WHAT YOU HAVE TO DO
Show every line of the items that contains the word "farther". Case matters.

::::

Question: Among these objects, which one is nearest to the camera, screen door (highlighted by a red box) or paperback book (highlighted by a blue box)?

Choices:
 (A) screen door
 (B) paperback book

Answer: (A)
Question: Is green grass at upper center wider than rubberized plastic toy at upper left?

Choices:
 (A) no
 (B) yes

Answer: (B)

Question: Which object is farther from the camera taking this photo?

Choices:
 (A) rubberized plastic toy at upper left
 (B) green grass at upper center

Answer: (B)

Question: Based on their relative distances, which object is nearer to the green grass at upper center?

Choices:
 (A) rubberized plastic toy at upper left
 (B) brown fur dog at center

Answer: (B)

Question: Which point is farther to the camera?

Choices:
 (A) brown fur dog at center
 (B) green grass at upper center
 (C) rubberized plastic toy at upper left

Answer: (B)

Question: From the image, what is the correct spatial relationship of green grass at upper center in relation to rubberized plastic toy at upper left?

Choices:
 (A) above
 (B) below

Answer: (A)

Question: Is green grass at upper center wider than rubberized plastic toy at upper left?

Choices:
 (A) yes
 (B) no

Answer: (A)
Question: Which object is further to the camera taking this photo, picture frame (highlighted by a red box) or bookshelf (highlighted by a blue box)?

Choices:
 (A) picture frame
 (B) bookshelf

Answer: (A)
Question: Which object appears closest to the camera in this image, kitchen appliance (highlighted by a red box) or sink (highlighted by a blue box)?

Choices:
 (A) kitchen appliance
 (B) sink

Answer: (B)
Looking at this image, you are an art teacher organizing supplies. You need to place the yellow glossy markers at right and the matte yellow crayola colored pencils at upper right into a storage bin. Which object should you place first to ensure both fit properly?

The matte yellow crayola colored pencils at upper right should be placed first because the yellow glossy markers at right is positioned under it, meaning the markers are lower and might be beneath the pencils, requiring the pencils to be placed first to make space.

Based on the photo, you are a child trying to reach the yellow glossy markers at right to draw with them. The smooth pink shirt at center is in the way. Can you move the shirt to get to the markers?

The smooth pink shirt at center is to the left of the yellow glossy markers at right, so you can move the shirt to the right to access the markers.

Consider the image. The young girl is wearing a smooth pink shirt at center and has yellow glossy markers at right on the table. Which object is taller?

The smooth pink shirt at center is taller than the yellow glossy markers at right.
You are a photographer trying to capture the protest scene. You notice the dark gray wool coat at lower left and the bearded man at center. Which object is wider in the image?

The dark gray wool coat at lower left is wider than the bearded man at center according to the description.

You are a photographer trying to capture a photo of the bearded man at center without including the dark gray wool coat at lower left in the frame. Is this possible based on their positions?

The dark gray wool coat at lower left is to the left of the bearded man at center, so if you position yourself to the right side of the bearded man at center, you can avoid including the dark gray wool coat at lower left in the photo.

::::

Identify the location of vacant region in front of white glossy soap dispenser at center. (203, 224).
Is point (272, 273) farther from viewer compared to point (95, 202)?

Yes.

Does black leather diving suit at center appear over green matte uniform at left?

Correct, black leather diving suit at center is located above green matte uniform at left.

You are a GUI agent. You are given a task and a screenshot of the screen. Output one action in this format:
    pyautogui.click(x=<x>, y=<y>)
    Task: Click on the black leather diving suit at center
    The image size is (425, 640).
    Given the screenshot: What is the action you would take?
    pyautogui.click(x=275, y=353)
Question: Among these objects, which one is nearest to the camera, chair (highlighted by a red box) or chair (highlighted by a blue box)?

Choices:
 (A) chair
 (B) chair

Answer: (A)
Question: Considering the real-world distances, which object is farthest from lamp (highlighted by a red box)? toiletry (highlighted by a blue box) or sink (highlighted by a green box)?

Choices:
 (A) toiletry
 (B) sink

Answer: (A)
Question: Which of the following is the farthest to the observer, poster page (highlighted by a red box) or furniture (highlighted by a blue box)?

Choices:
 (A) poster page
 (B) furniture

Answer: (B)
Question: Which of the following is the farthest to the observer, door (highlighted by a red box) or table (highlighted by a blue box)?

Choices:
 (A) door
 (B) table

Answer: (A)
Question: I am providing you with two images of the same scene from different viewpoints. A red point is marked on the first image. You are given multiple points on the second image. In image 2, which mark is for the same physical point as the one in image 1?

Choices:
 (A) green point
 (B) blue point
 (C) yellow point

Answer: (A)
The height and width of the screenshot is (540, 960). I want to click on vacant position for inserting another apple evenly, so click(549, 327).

::::

PROBLEM SOLUTION
Question: Which object is farther from the camera taking this photo?
Question: Which point is farther to the camera?
Is point (272, 273) farther from viewer compared to point (95, 202)?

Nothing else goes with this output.